# [TASK GOAL]
Find the line containing "(547, 303) = (365, 191): turquoise" in the records below. Copy exactly that line and each one after it, ending at the line containing "(691, 240) = (249, 103): brown", and nothing more.

# [DATA IN THIS EXERCISE]

■ ■ ■ ■

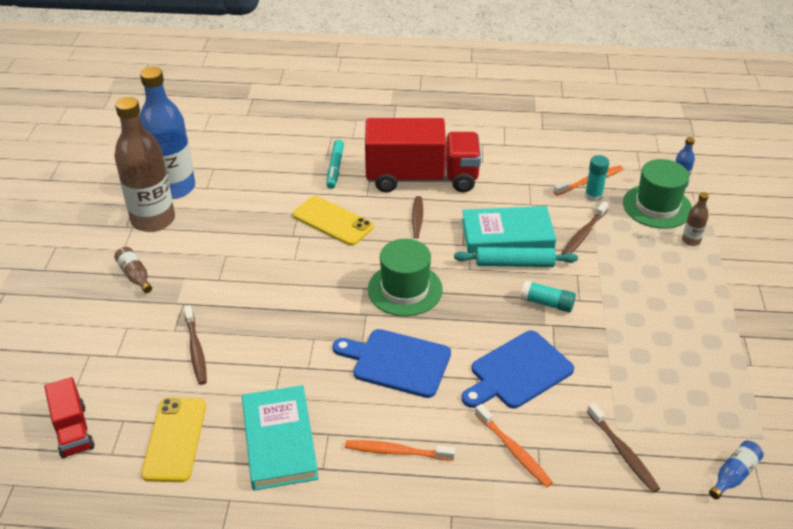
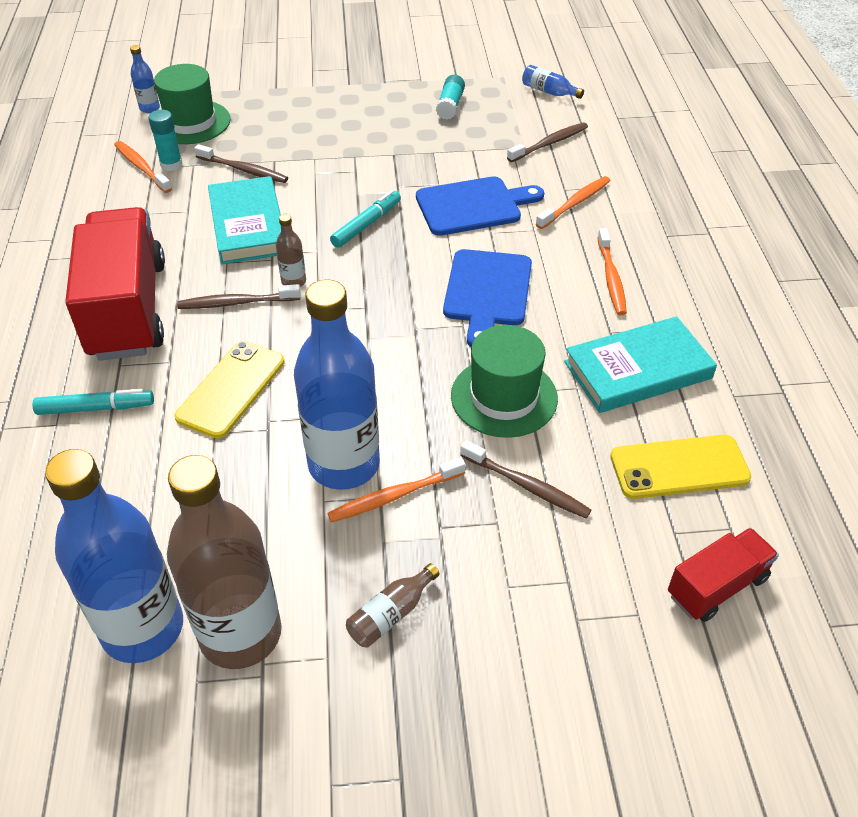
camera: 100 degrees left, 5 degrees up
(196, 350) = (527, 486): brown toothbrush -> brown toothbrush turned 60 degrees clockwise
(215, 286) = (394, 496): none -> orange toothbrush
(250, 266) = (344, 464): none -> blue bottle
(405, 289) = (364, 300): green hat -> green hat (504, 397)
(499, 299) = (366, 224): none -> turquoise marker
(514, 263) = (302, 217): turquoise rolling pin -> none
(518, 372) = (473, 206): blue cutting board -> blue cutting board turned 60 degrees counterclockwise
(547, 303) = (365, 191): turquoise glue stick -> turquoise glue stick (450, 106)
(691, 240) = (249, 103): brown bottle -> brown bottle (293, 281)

■ ■ ■ ■

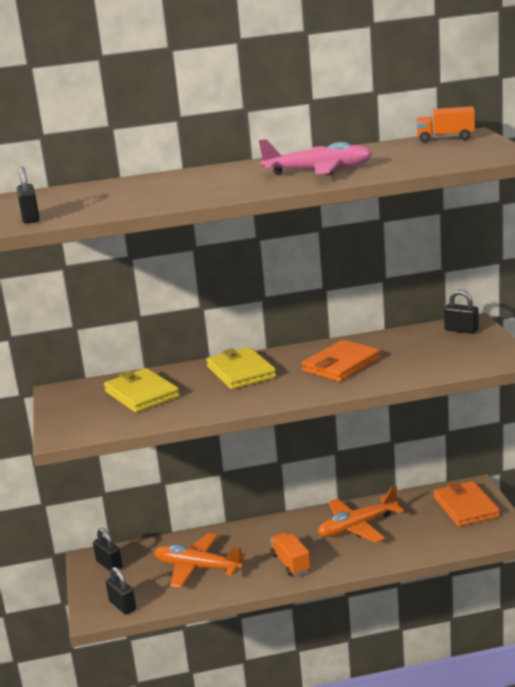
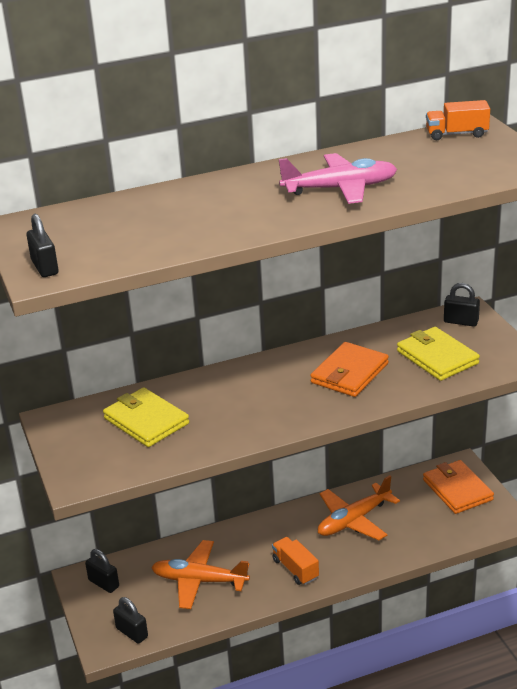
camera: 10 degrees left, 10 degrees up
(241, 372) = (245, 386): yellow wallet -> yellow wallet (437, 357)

■ ■ ■ ■

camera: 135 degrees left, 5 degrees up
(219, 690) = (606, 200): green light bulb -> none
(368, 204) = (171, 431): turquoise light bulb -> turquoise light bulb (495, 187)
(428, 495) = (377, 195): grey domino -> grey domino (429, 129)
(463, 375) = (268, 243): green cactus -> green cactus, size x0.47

■ ■ ■ ■

# [WRITTEN SOLUTION]
(547, 303) = (365, 191): turquoise glue stick -> turquoise glue stick (450, 106)
(691, 240) = (249, 103): brown bottle -> brown bottle (293, 281)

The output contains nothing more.